Images do not belong in the copy. Retype the entries exactly.
=-=-=
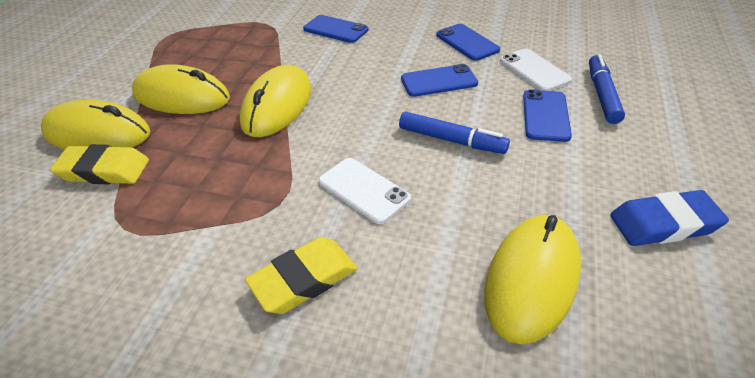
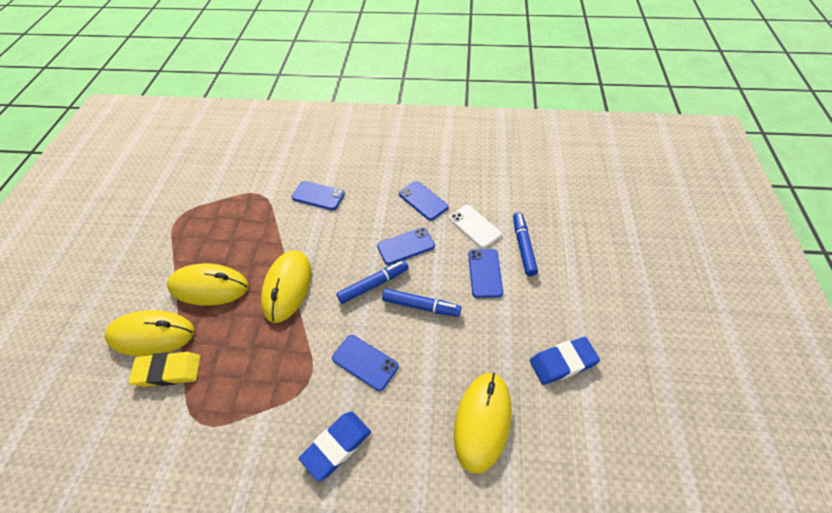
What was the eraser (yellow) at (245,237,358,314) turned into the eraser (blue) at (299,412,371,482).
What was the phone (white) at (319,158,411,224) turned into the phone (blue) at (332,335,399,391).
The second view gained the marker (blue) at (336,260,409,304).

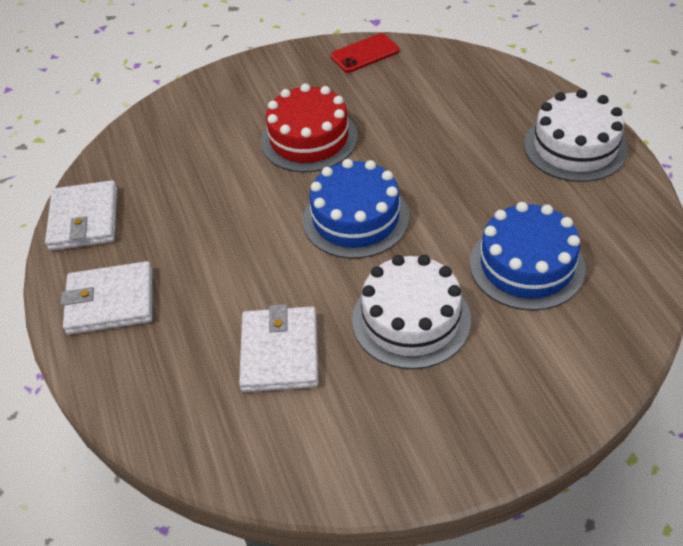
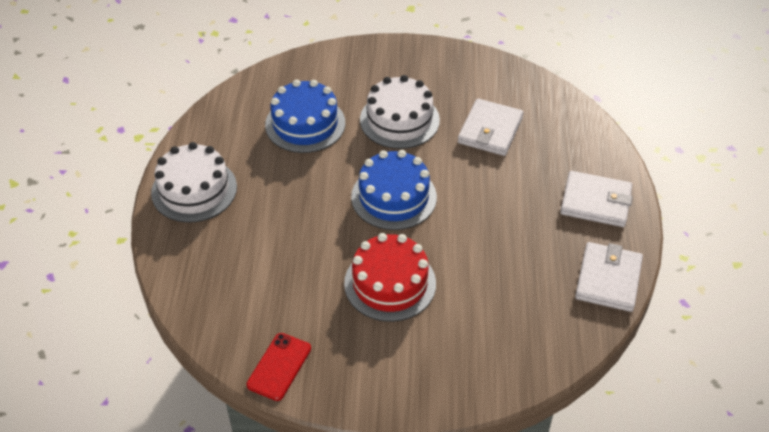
The phone (red) at (331,33,400,73) ended up facing another way, 60 degrees counterclockwise from before.

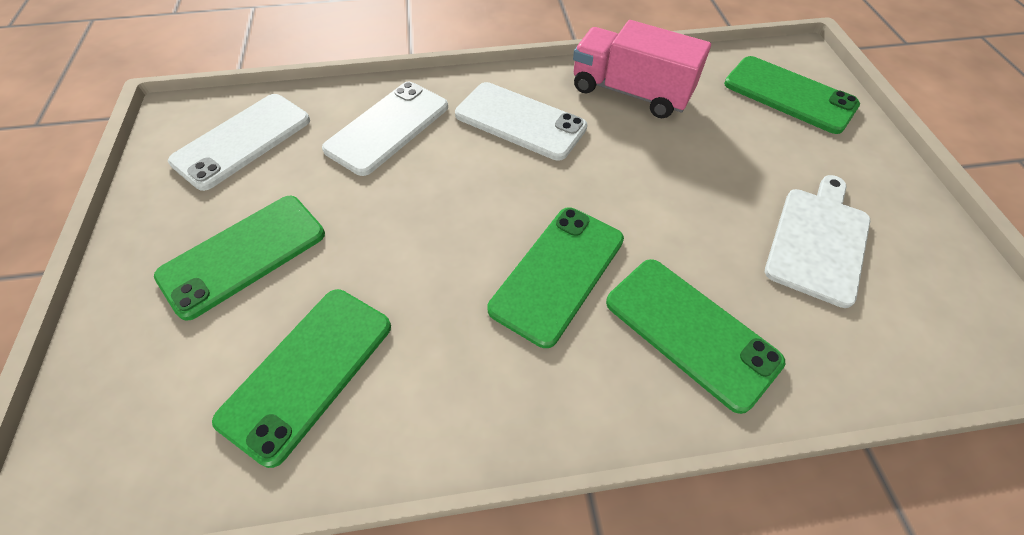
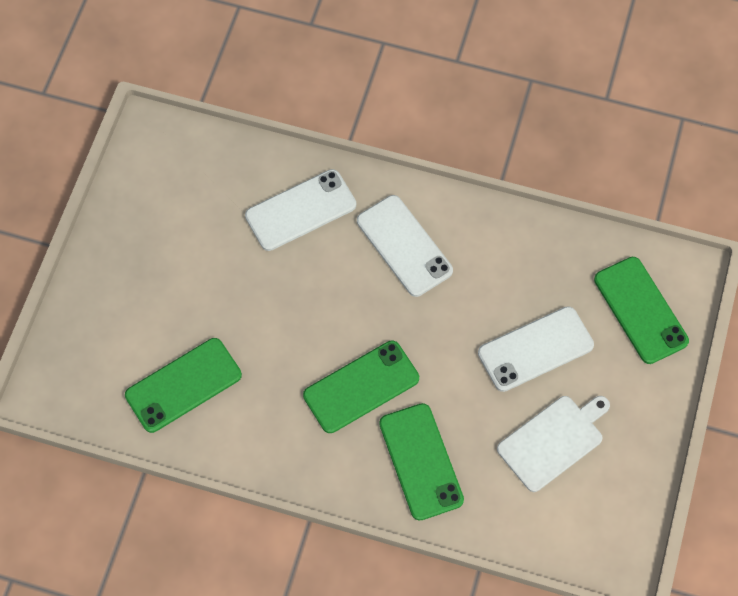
The phone (white) ended up elsewhere, having gone from (168,94,310,191) to (478,306,594,392).
The second view lost the phone (green) at (154,196,325,321).
The second view lost the truck (pink) at (573,20,711,118).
=-=-=
ANSWER TO THIS TASK >>
What was the eraser (yellow) at (245,237,358,314) turned into the eraser (blue) at (299,412,371,482).
What was the phone (white) at (319,158,411,224) turned into the phone (blue) at (332,335,399,391).
The second view gained the marker (blue) at (336,260,409,304).

The phone (red) at (331,33,400,73) ended up facing another way, 60 degrees counterclockwise from before.

The phone (white) ended up elsewhere, having gone from (168,94,310,191) to (478,306,594,392).
The second view lost the phone (green) at (154,196,325,321).
The second view lost the truck (pink) at (573,20,711,118).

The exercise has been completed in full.